═══ Provided entries ═══
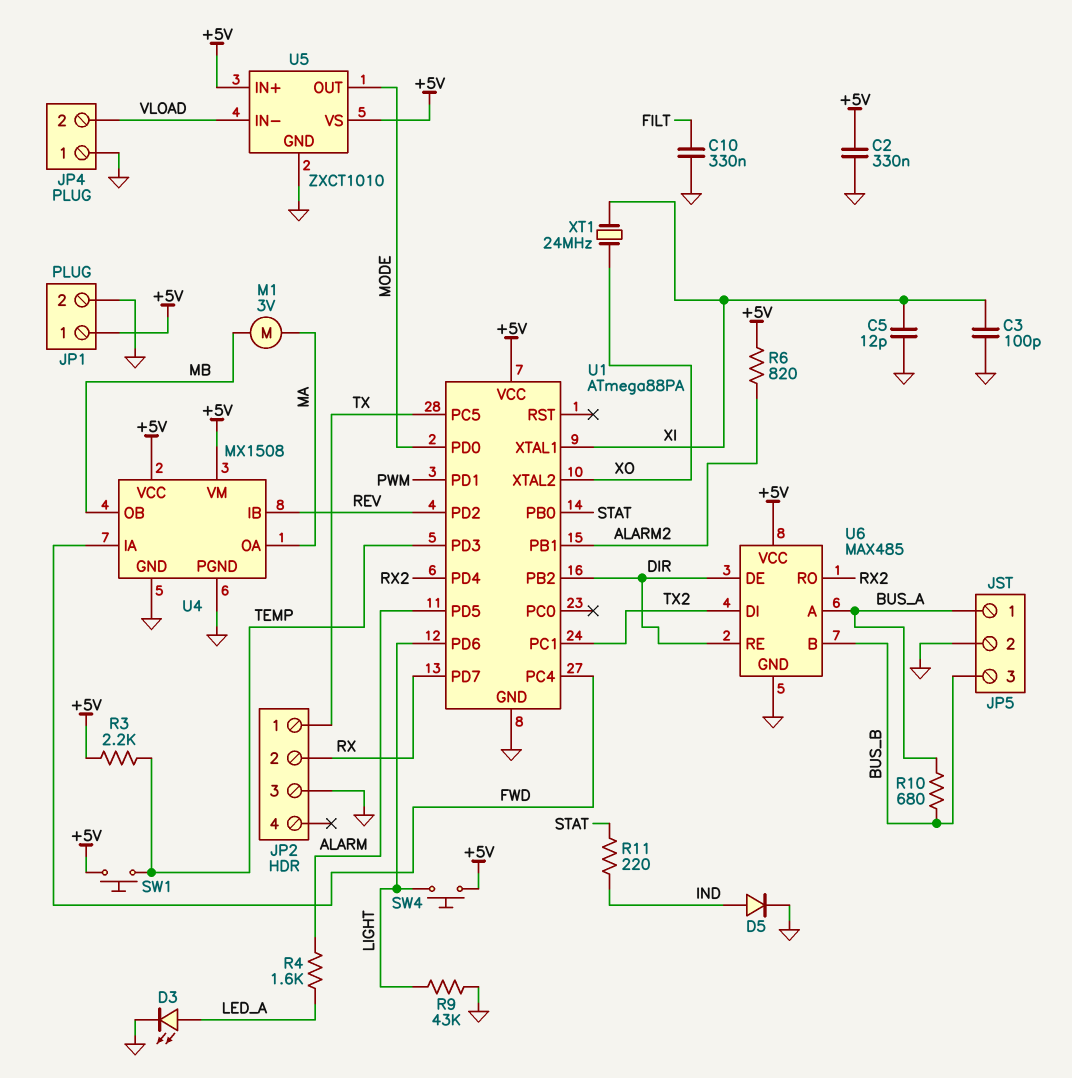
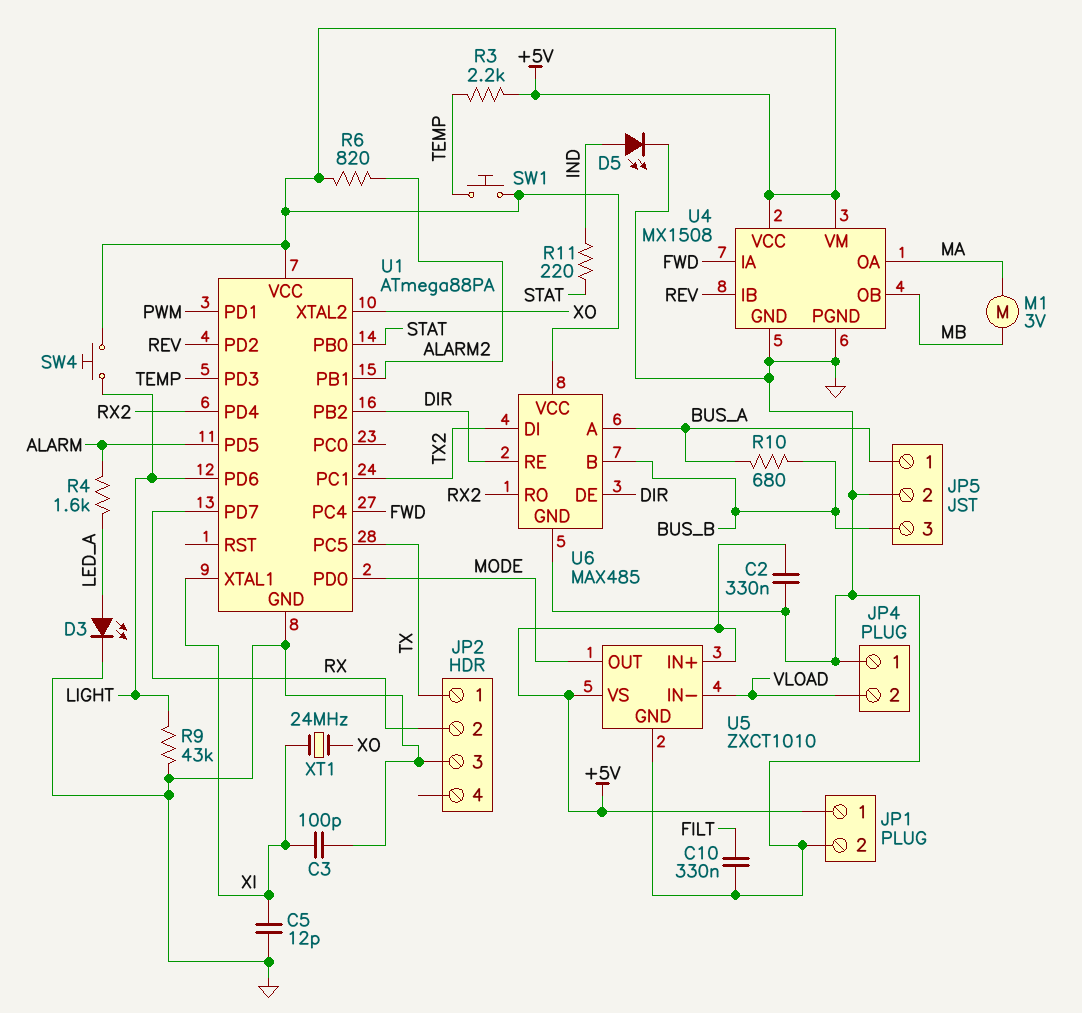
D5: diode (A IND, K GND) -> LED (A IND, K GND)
═══
═══ Provided entries ═══
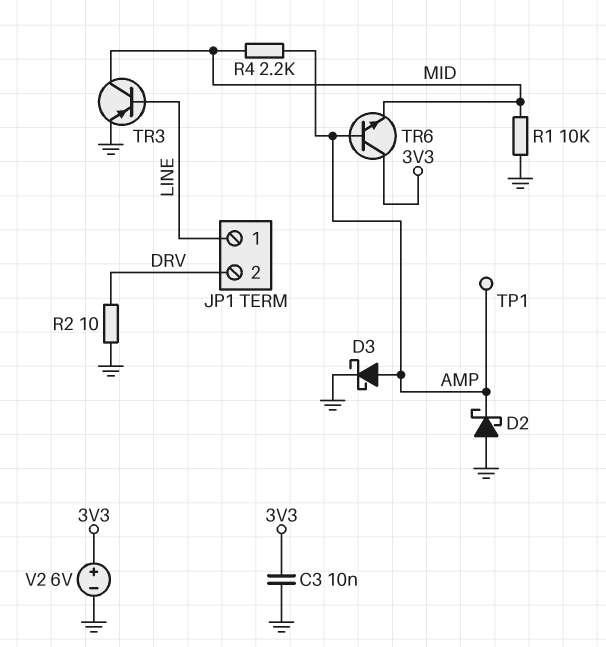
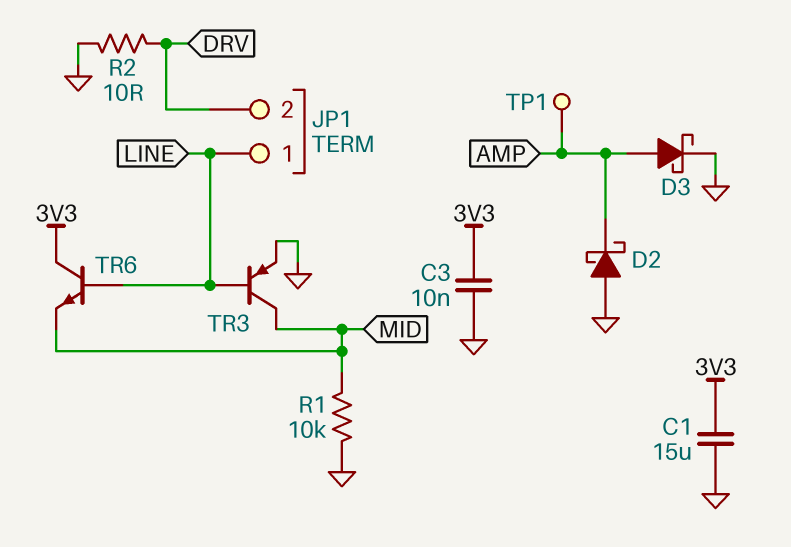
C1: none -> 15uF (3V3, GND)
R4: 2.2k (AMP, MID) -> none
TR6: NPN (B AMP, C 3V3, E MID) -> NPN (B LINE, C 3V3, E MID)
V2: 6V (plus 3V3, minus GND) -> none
═══
In the entries above, find each line with the word "none" and return it.

C1: none -> 15uF (3V3, GND)
R4: 2.2k (AMP, MID) -> none
V2: 6V (plus 3V3, minus GND) -> none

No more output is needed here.